WHAT IS REQUIRED — From the records below, transcribe exactly the lines that begin at the line with "was: blue jar" and end at the line with "in_second: [527, 173]", both included.

RECORDS PROVIDED —
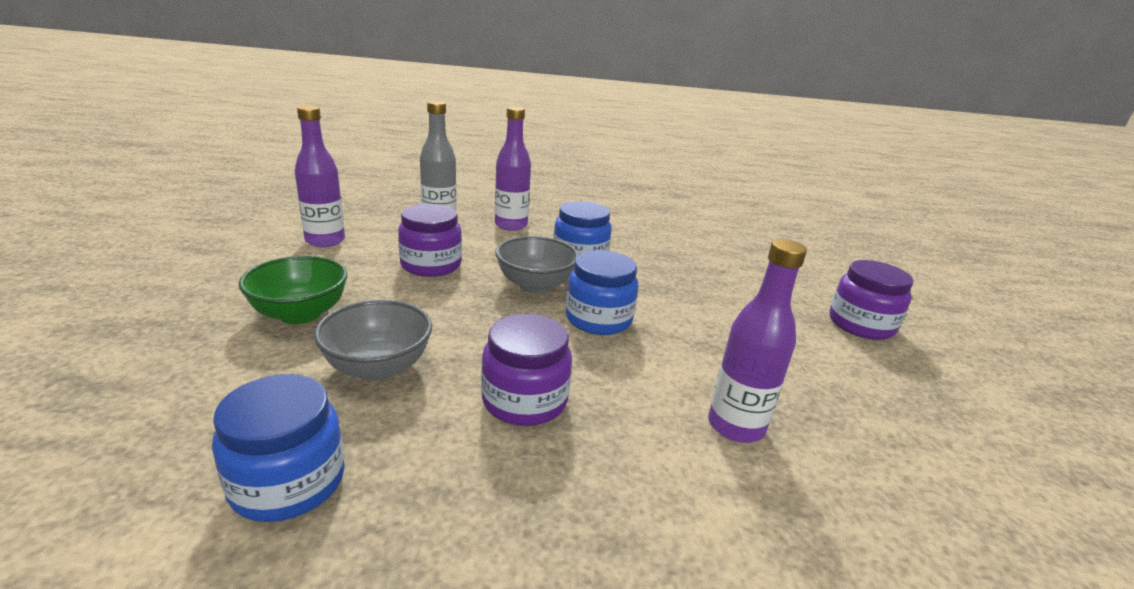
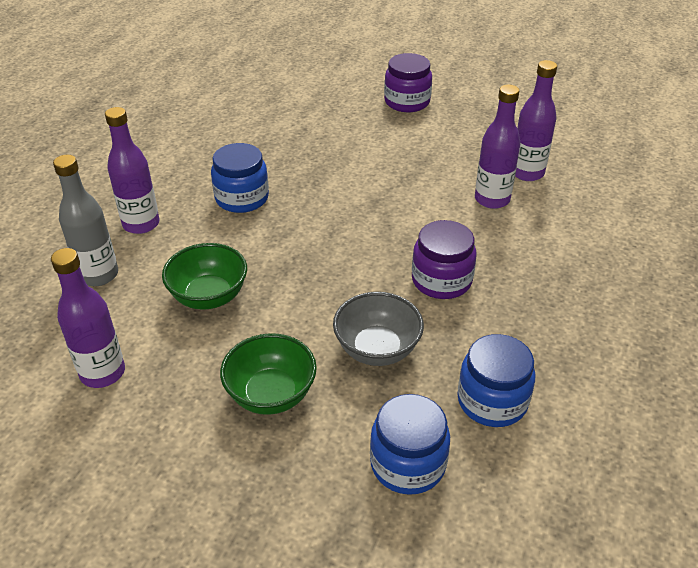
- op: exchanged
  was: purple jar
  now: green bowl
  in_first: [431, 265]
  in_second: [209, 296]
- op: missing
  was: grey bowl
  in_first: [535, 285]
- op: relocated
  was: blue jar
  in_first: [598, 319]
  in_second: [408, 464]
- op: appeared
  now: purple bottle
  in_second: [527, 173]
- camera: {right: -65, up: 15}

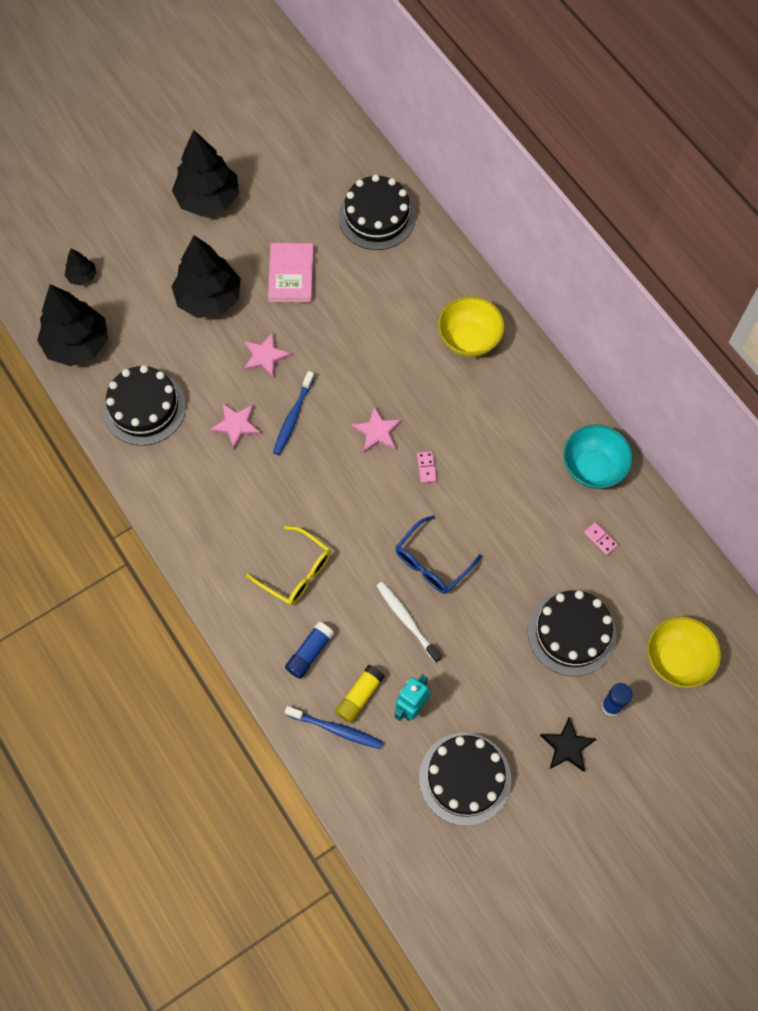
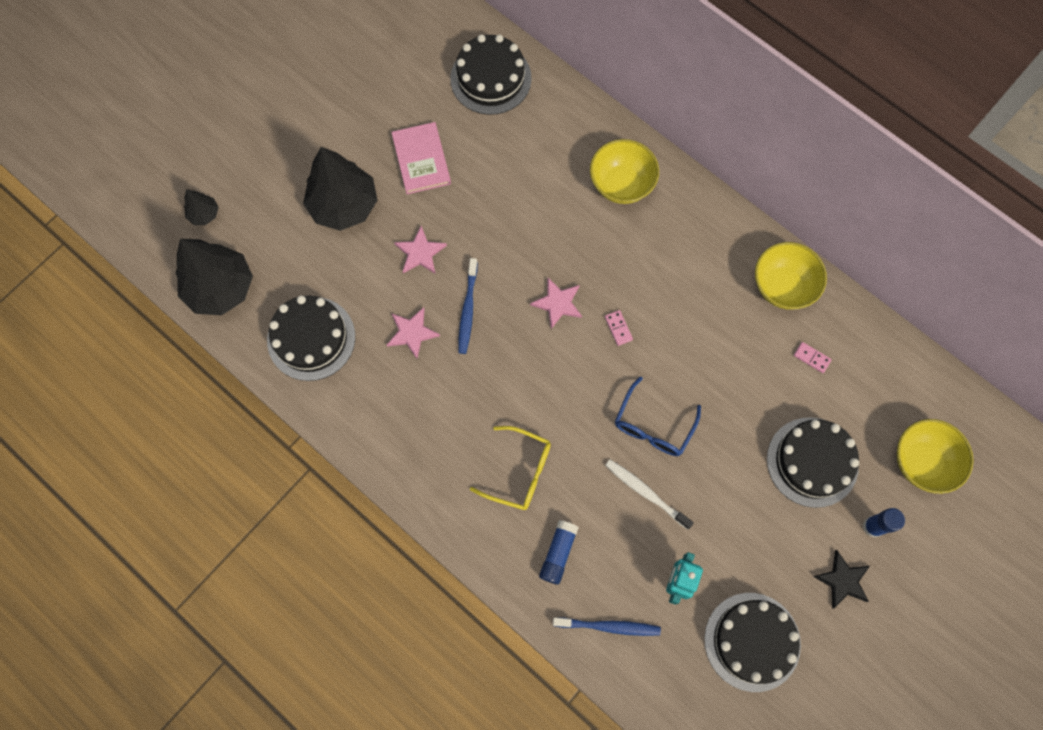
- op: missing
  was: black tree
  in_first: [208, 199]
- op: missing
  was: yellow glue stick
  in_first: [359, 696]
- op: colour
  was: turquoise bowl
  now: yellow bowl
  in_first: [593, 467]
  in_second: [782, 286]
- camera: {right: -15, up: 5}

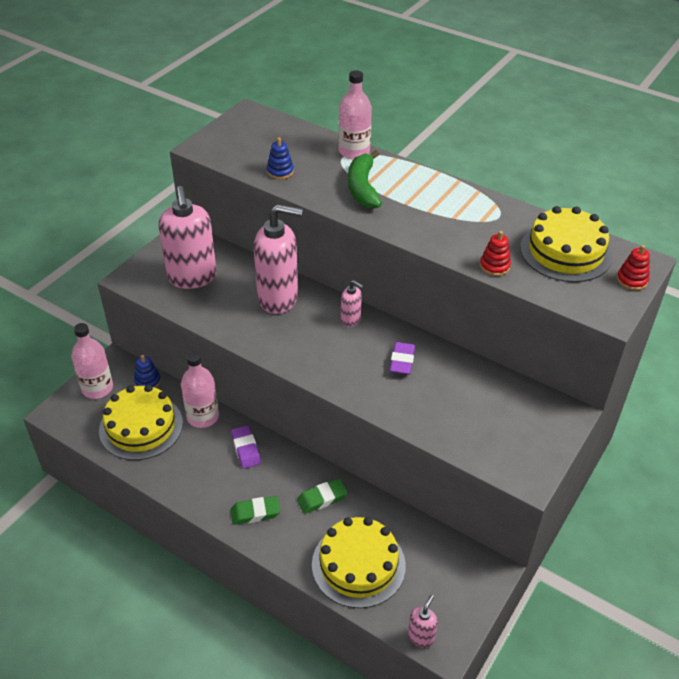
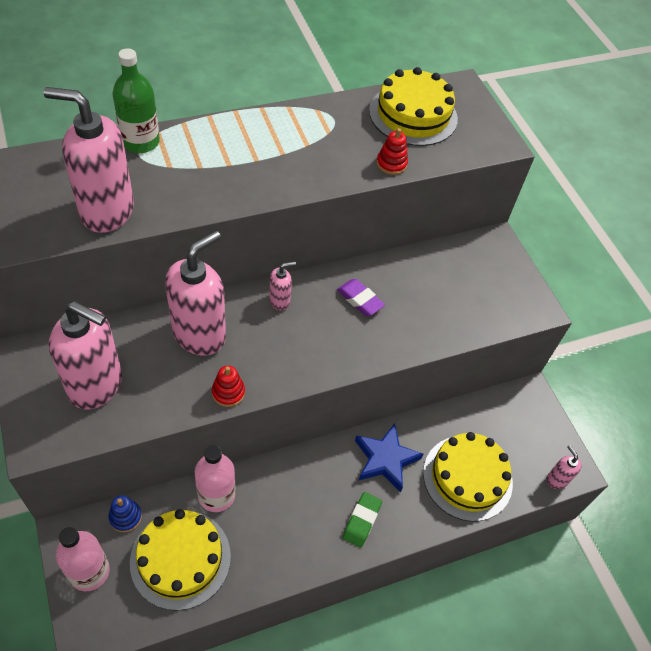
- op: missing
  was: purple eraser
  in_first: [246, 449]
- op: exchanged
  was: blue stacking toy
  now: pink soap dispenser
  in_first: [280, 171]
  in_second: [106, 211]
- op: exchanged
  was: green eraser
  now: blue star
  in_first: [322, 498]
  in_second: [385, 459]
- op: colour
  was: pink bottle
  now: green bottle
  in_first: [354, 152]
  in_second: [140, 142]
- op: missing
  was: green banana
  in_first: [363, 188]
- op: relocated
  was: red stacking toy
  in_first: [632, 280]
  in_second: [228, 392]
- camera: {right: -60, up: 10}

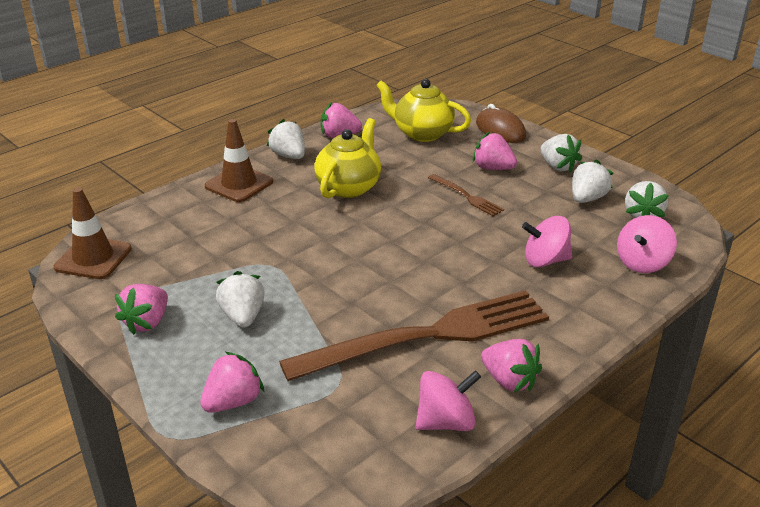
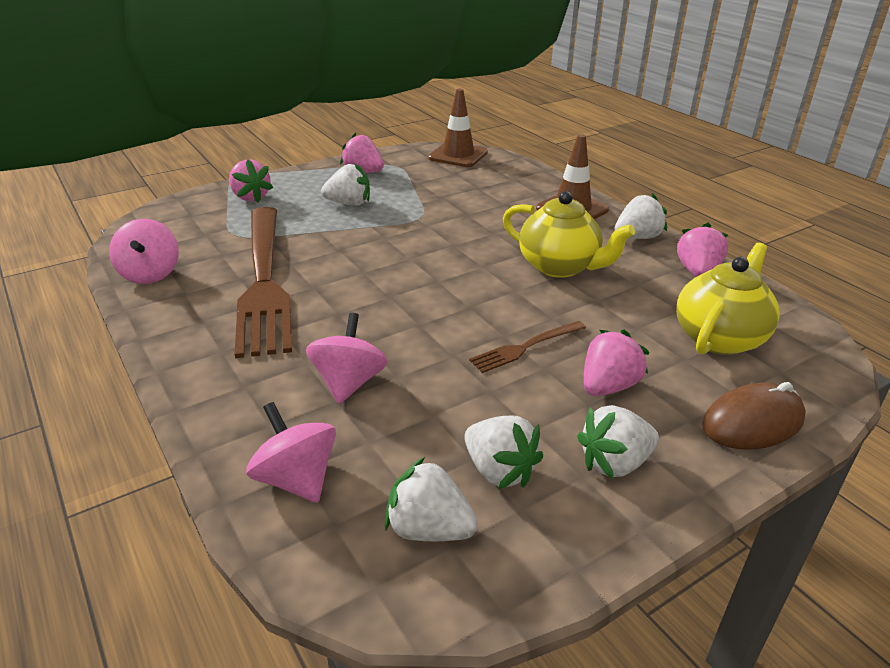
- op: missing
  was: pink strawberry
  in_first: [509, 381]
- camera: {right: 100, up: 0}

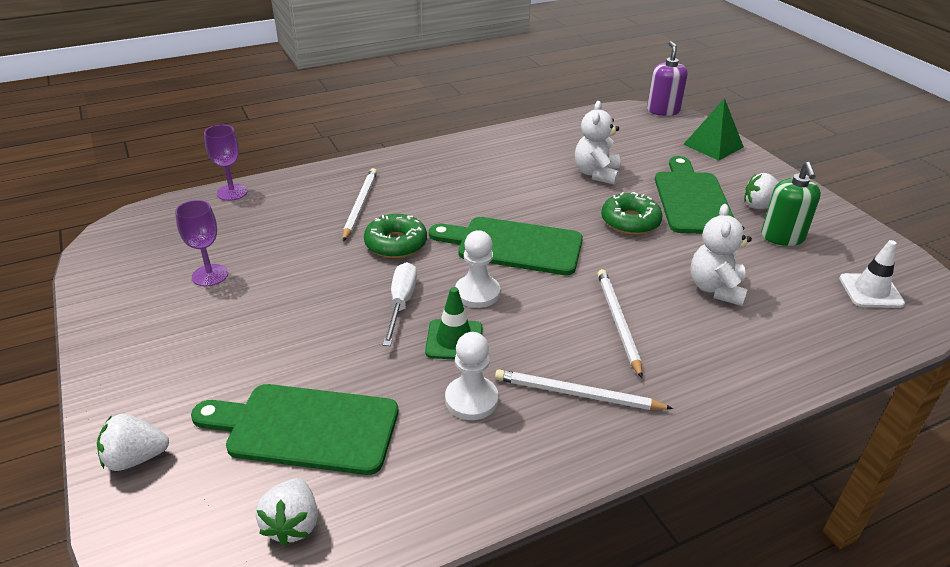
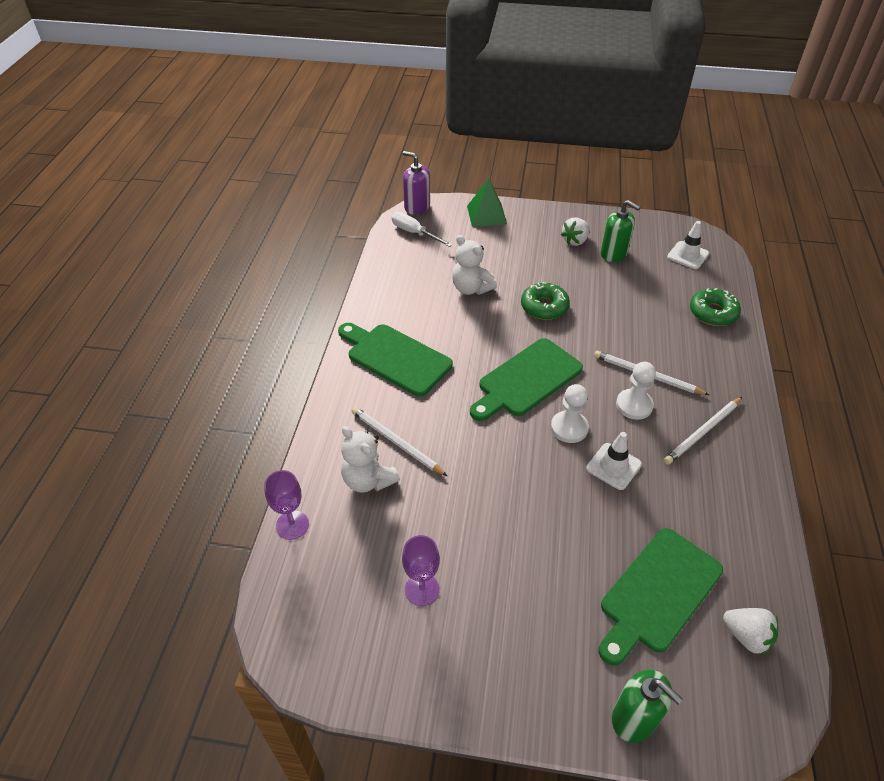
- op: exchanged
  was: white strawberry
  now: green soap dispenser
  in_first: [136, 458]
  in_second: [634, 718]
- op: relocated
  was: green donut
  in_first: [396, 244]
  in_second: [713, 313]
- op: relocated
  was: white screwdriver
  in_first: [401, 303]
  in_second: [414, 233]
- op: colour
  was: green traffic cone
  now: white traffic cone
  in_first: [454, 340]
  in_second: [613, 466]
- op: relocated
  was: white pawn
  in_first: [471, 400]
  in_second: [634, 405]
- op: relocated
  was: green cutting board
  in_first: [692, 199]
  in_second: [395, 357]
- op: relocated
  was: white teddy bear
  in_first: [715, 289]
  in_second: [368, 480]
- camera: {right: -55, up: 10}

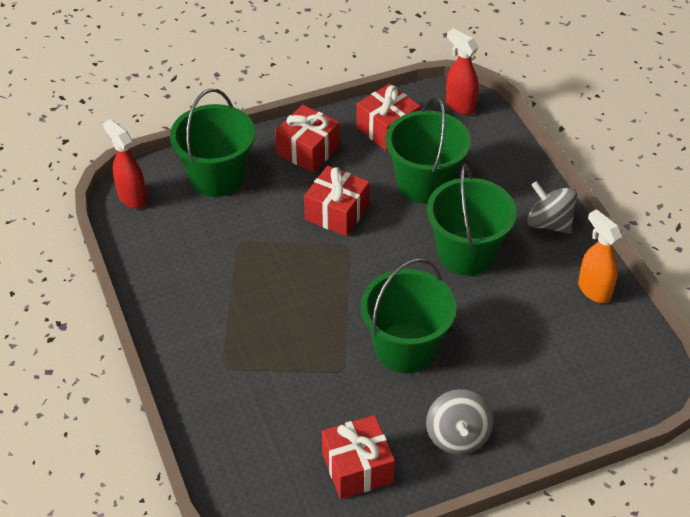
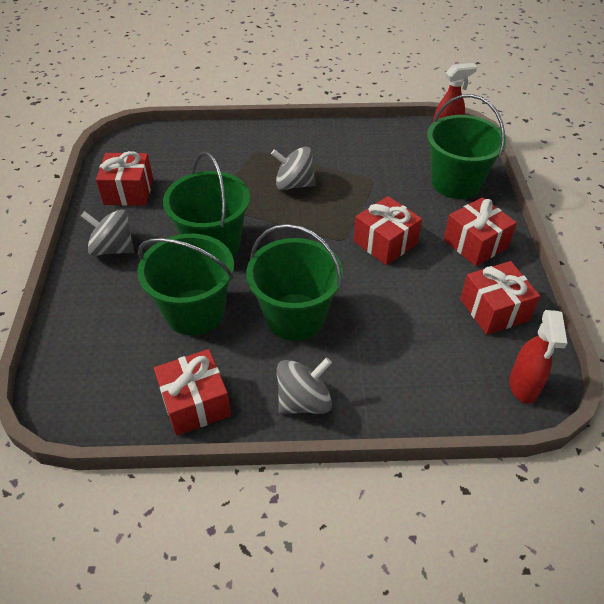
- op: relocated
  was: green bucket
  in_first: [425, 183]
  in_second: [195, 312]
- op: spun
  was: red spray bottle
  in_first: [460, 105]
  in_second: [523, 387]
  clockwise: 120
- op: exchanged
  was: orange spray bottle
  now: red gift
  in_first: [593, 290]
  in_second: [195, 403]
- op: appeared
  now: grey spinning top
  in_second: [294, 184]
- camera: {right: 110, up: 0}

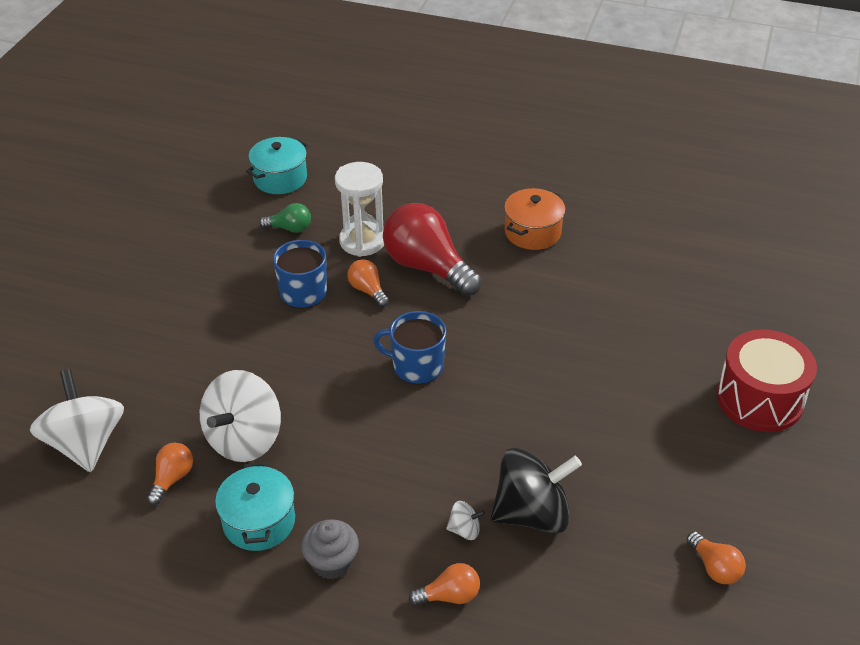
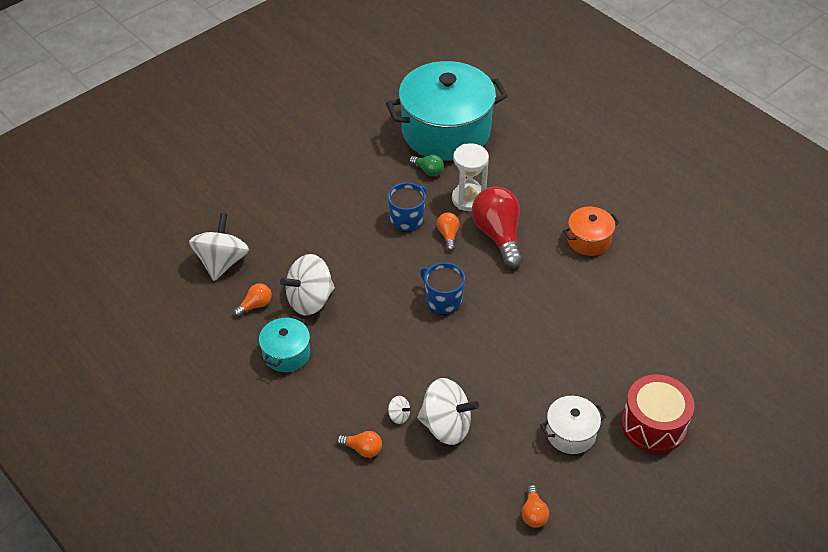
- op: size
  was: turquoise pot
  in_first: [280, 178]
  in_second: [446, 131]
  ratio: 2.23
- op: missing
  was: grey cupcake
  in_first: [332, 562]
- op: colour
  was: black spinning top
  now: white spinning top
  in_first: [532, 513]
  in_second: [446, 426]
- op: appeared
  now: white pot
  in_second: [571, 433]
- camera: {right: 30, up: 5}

RESULT OF THE TASK —
  was: blue jar
  in_first: [598, 319]
  in_second: [408, 464]
- op: appeared
  now: purple bottle
  in_second: [527, 173]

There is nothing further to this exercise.